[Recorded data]
_ _ _
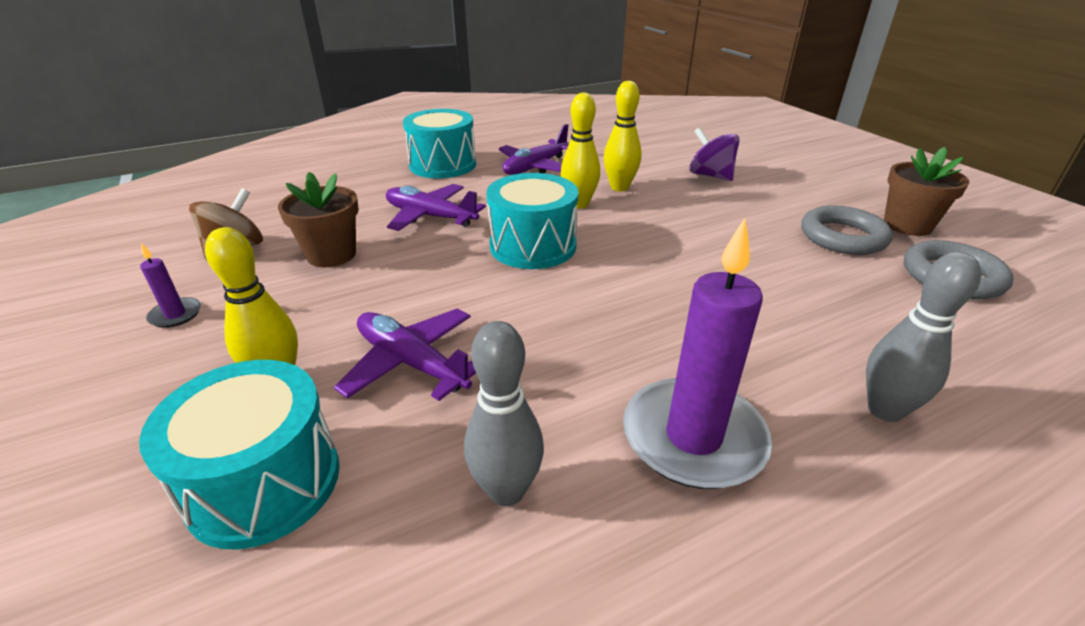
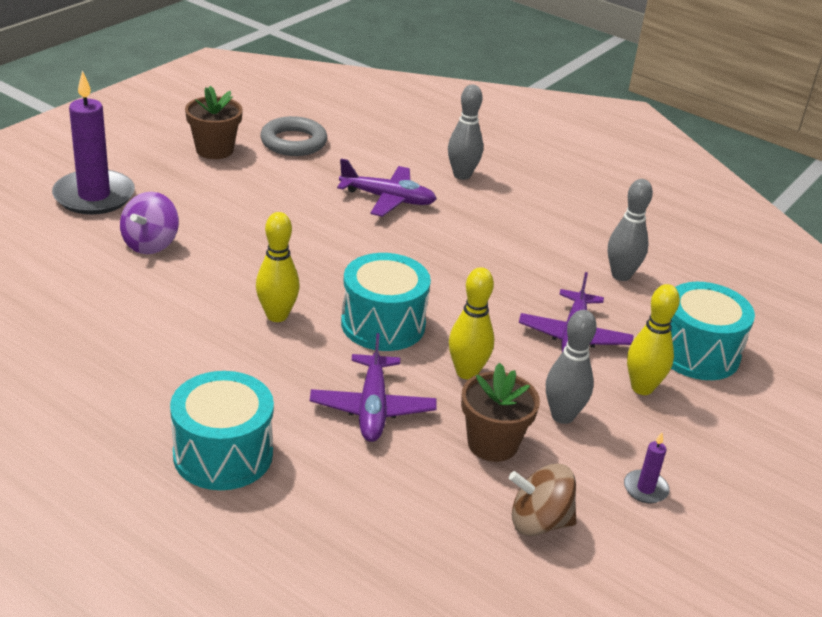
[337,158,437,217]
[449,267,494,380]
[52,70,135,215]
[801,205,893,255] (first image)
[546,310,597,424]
_ _ _
• [Problem description] Copy every record above exactly as written, but leave out the pictures.

• [Result of this task]
[337,158,437,217]
[449,267,494,380]
[52,70,135,215]
[801,205,893,255] (first image)
[546,310,597,424]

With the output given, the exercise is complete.